### Exercise description:
Starting with the line that has "gubeguvon (black) 297, 52, 360, 134" in the records below and stopping after the line that has "lokibika (green) 264, 36, 334, 118", output every line exactly and nothing else; skip pictures.

Dataset content START

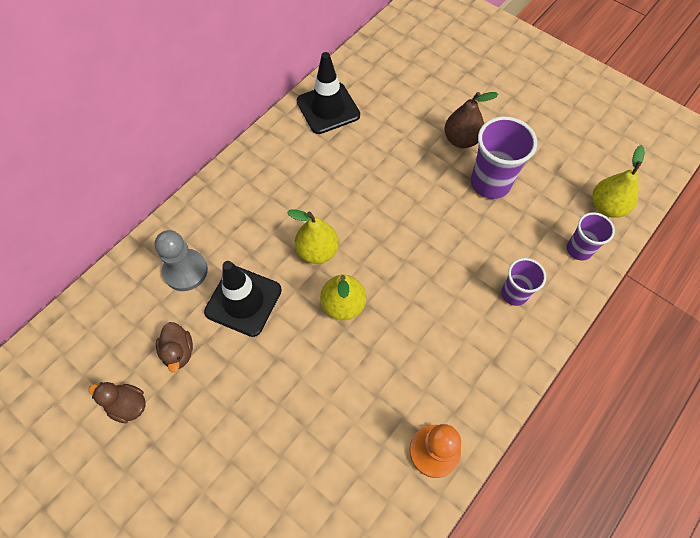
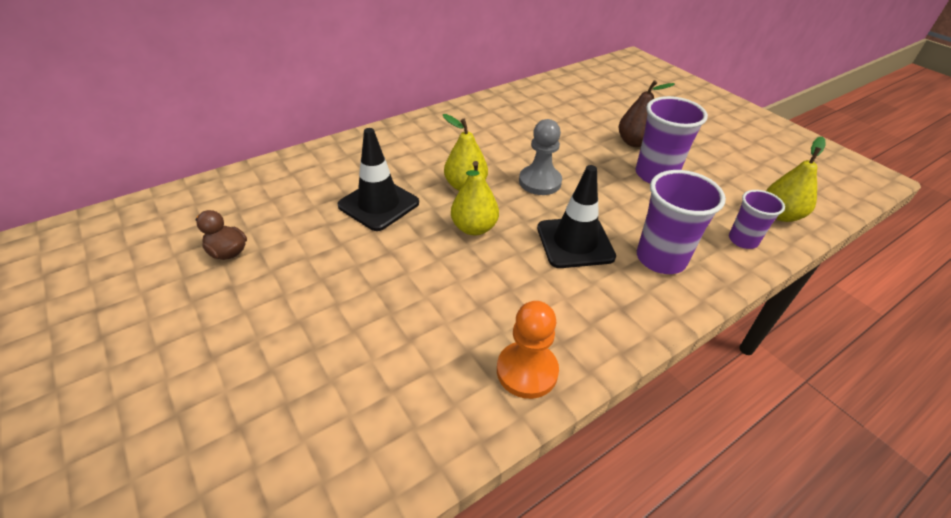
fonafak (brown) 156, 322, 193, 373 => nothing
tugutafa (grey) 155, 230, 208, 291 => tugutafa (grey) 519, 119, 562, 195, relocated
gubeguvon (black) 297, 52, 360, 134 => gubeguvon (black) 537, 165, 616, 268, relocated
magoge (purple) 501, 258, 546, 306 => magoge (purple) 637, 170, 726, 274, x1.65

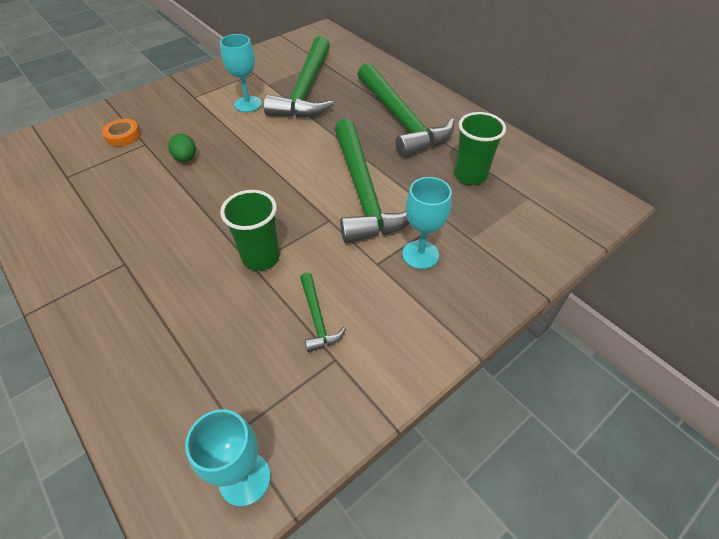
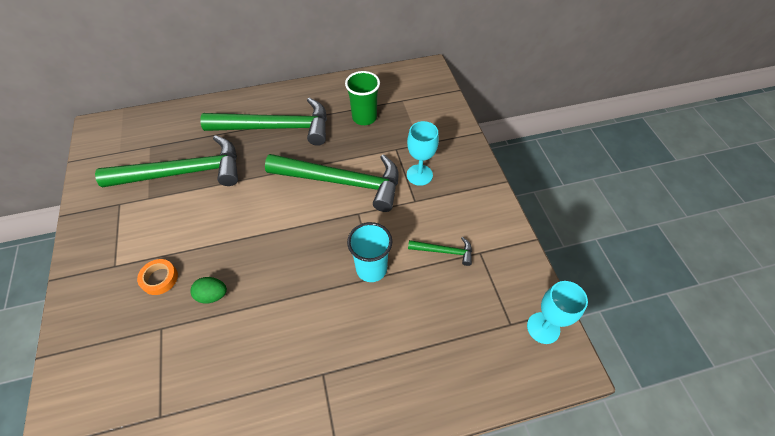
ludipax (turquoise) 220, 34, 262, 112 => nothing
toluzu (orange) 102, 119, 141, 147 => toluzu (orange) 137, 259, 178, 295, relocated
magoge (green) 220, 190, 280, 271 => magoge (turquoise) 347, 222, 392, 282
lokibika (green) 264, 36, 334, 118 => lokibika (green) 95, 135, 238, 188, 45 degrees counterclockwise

Dataset content END
Dataset content START

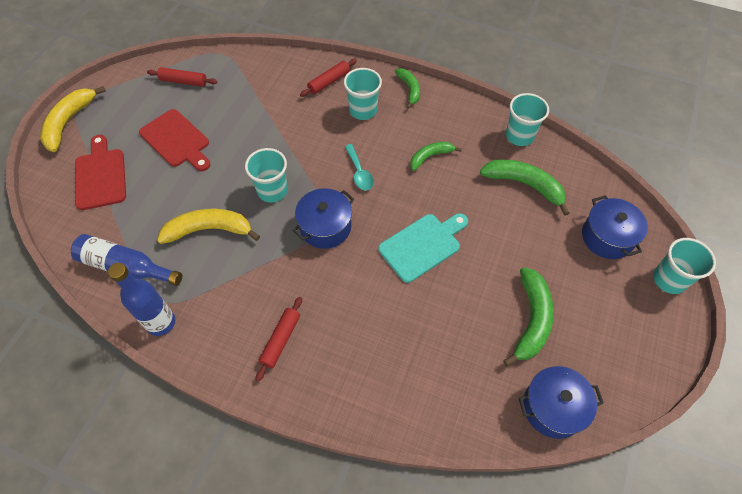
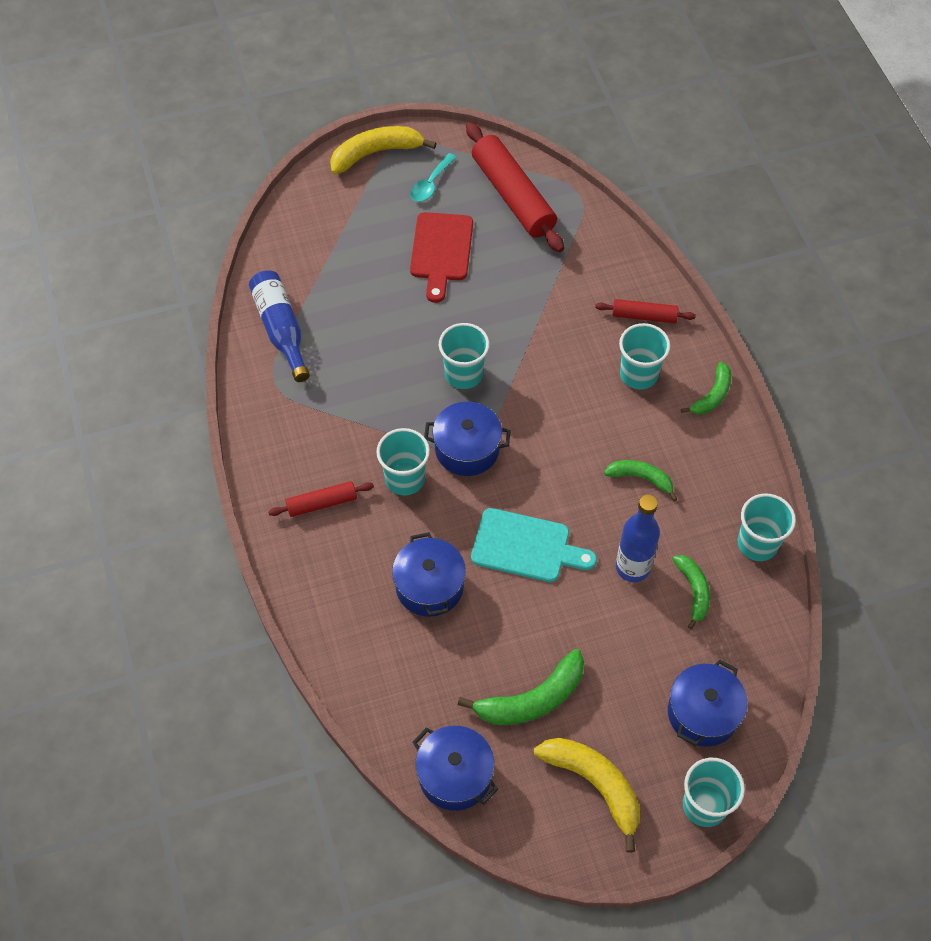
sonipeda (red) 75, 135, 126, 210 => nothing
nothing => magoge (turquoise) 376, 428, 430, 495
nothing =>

Dataset content END

### The answer:
gubeguvon (black) 297, 52, 360, 134 => gubeguvon (black) 537, 165, 616, 268, relocated
magoge (purple) 501, 258, 546, 306 => magoge (purple) 637, 170, 726, 274, x1.65

ludipax (turquoise) 220, 34, 262, 112 => nothing
toluzu (orange) 102, 119, 141, 147 => toluzu (orange) 137, 259, 178, 295, relocated
magoge (green) 220, 190, 280, 271 => magoge (turquoise) 347, 222, 392, 282
lokibika (green) 264, 36, 334, 118 => lokibika (green) 95, 135, 238, 188, 45 degrees counterclockwise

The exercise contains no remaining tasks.